[[ Data provided open ]]

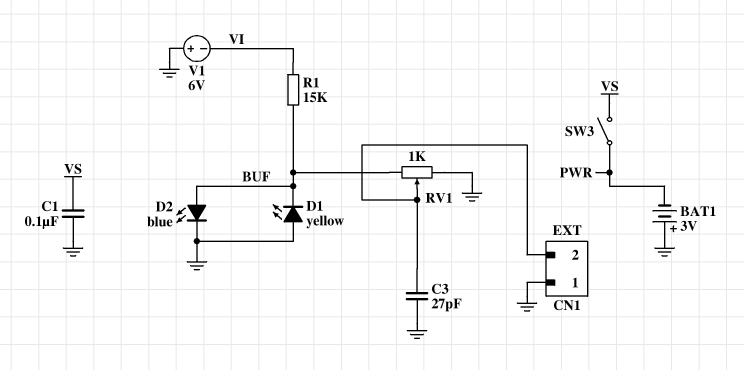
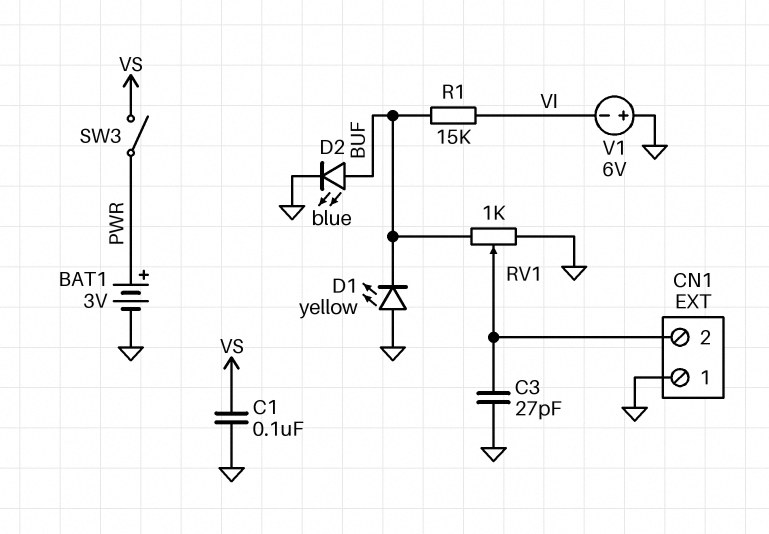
BAT1: 3V (plus GND, minus PWR) -> 3V (plus PWR, minus GND)

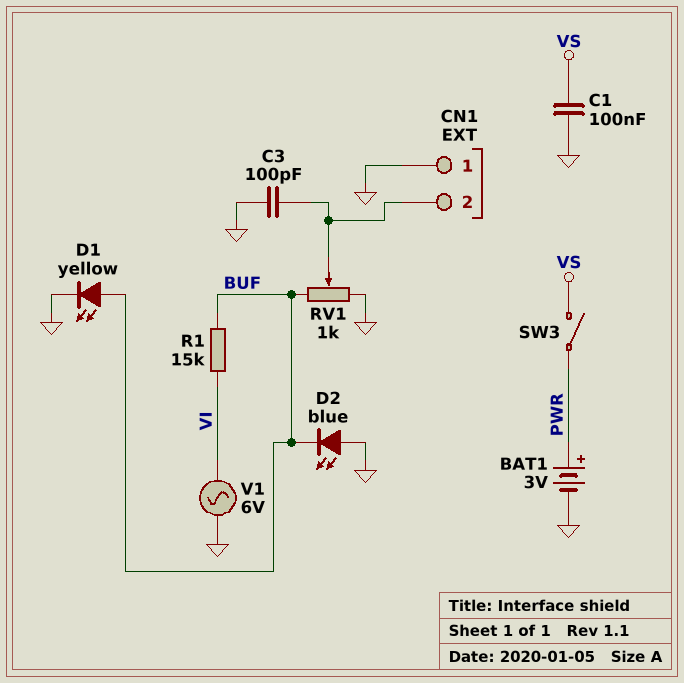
C3: 27pF (CN1/2, GND) -> 100pF (CN1/2, GND)
D1: LED yellow (A GND, K BUF) -> LED yellow (A BUF, K GND)
D2: LED blue (A BUF, K GND) -> LED blue (A GND, K BUF)
V1: 6V (plus GND, minus VI) -> AC 6V (GND, VI)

[[ Data provided closed ]]

- _Task_
Word for word, repeat the lines from the one holding "C3: 27pF (CN1/2, GND) -> 100pF (CN1/2, GND)" through the last line of the entries, both included.

- _Exercise output_
C3: 27pF (CN1/2, GND) -> 100pF (CN1/2, GND)
D1: LED yellow (A GND, K BUF) -> LED yellow (A BUF, K GND)
D2: LED blue (A BUF, K GND) -> LED blue (A GND, K BUF)
V1: 6V (plus GND, minus VI) -> AC 6V (GND, VI)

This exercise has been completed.